## Supplied records:
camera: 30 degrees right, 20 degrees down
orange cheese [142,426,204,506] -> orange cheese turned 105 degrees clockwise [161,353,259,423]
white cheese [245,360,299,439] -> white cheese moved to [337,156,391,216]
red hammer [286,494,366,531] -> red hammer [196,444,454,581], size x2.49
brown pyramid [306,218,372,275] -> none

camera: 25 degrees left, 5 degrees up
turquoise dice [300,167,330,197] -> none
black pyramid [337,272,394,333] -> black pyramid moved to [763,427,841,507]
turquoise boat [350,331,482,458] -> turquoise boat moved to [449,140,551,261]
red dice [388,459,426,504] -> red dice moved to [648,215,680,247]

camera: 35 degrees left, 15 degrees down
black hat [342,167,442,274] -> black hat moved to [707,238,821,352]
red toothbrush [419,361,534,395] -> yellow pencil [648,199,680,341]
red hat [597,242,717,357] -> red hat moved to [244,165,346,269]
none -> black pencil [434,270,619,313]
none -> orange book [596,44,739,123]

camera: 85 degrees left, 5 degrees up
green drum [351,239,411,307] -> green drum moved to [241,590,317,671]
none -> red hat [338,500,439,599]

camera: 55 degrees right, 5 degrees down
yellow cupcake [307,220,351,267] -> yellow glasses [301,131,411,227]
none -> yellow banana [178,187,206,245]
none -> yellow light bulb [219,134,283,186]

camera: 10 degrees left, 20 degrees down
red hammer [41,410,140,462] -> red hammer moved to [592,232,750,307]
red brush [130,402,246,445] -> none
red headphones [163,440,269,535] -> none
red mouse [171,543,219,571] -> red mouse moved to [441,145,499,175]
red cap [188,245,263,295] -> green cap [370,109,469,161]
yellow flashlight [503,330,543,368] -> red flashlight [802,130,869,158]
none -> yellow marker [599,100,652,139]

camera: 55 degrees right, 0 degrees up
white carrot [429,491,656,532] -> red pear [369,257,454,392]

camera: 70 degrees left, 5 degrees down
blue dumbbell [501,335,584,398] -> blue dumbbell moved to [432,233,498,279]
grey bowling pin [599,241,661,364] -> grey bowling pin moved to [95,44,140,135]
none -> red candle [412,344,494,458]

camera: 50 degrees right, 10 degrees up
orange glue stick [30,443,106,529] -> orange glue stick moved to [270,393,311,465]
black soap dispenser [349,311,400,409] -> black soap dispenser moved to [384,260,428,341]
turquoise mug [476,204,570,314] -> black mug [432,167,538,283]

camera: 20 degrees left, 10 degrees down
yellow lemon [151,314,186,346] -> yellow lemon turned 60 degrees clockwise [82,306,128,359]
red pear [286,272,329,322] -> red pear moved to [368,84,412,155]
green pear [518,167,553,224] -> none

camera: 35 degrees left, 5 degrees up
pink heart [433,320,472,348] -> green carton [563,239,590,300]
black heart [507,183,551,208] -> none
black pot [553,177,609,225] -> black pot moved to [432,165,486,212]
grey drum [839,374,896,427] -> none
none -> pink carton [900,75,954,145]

## Problem description:
In the records above, find the lines holding "down". Copy each one.

## Output for this task:
camera: 30 degrees right, 20 degrees down
camera: 35 degrees left, 15 degrees down
camera: 55 degrees right, 5 degrees down
camera: 10 degrees left, 20 degrees down
camera: 70 degrees left, 5 degrees down
camera: 20 degrees left, 10 degrees down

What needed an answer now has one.